What you will do: Return the listing below exactly. Leave its pictures out.
────
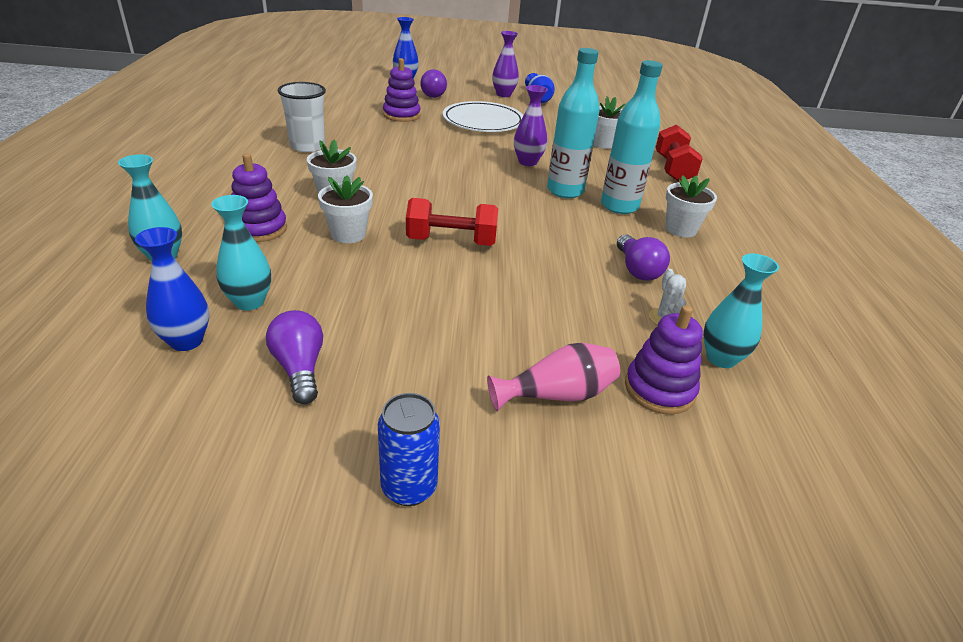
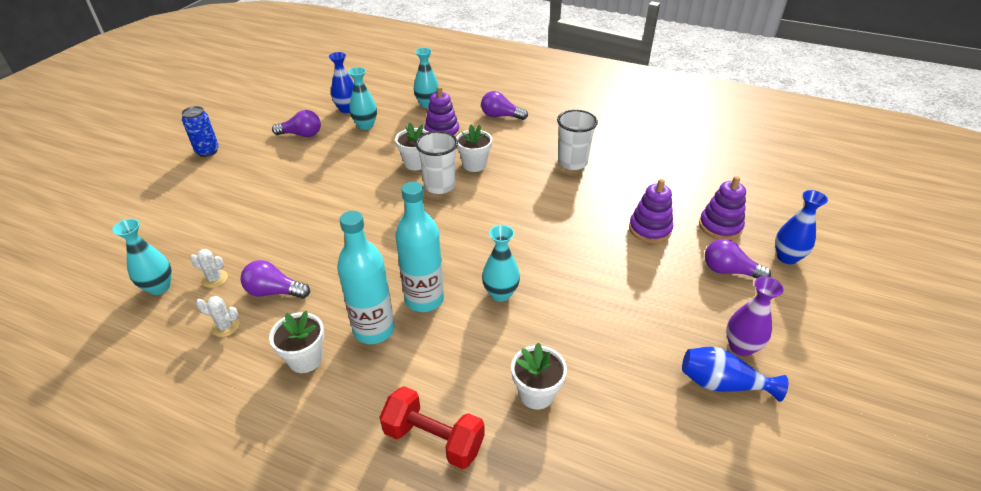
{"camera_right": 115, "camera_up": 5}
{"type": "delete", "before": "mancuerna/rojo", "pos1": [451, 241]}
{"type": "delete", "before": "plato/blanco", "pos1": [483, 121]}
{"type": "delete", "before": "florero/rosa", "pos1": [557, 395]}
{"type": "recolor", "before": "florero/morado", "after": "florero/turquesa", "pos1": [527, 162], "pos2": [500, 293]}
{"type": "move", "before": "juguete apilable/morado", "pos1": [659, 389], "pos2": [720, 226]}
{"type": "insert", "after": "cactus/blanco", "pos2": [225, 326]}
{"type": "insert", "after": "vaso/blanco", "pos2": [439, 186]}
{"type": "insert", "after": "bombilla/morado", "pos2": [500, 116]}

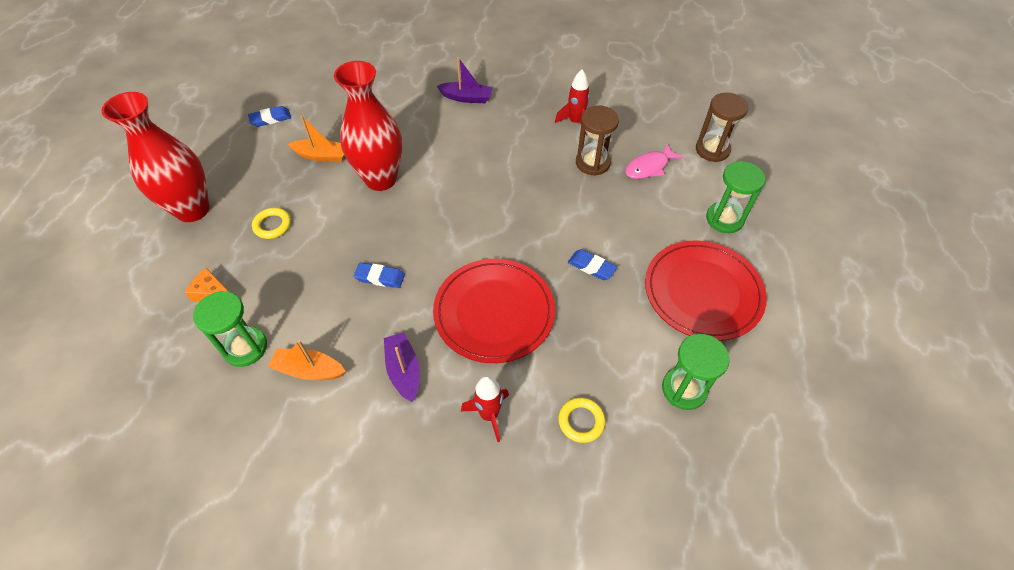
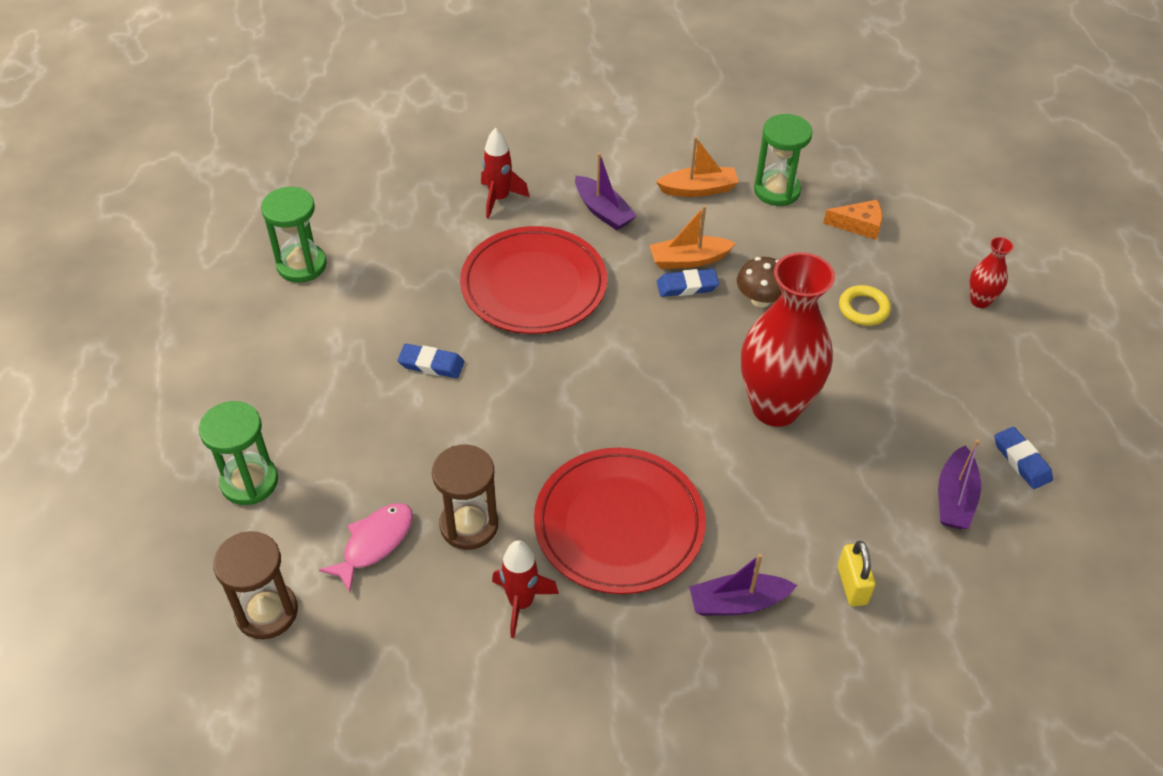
{"camera_right": 160, "camera_up": -5}
{"type": "resize", "before": "florero/rojo", "pos1": [192, 209], "pos2": [980, 301], "scale": 0.44}
{"type": "rotate", "before": "goma de borrar/azul", "pos1": [270, 119], "pos2": [1021, 460], "turn": -75}
{"type": "move", "before": "barco/naranja", "pos1": [321, 156], "pos2": [689, 260]}
{"type": "delete", "before": "anillo/amarillo", "pos1": [581, 421]}
{"type": "move", "before": "plato/rojo", "pos1": [703, 292], "pos2": [619, 524]}
{"type": "insert", "after": "seta/marrón", "pos2": [761, 299]}
{"type": "insert", "after": "candado/amarillo", "pos2": [852, 585]}
{"type": "insert", "after": "barco/morado", "pos2": [954, 498]}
────
Written reply:
{"camera_right": 115, "camera_up": 5}
{"type": "delete", "before": "mancuerna/rojo", "pos1": [451, 241]}
{"type": "delete", "before": "plato/blanco", "pos1": [483, 121]}
{"type": "delete", "before": "florero/rosa", "pos1": [557, 395]}
{"type": "recolor", "before": "florero/morado", "after": "florero/turquesa", "pos1": [527, 162], "pos2": [500, 293]}
{"type": "move", "before": "juguete apilable/morado", "pos1": [659, 389], "pos2": [720, 226]}
{"type": "insert", "after": "cactus/blanco", "pos2": [225, 326]}
{"type": "insert", "after": "vaso/blanco", "pos2": [439, 186]}
{"type": "insert", "after": "bombilla/morado", "pos2": [500, 116]}

{"camera_right": 160, "camera_up": -5}
{"type": "resize", "before": "florero/rojo", "pos1": [192, 209], "pos2": [980, 301], "scale": 0.44}
{"type": "rotate", "before": "goma de borrar/azul", "pos1": [270, 119], "pos2": [1021, 460], "turn": -75}
{"type": "move", "before": "barco/naranja", "pos1": [321, 156], "pos2": [689, 260]}
{"type": "delete", "before": "anillo/amarillo", "pos1": [581, 421]}
{"type": "move", "before": "plato/rojo", "pos1": [703, 292], "pos2": [619, 524]}
{"type": "insert", "after": "seta/marrón", "pos2": [761, 299]}
{"type": "insert", "after": "candado/amarillo", "pos2": [852, 585]}
{"type": "insert", "after": "barco/morado", "pos2": [954, 498]}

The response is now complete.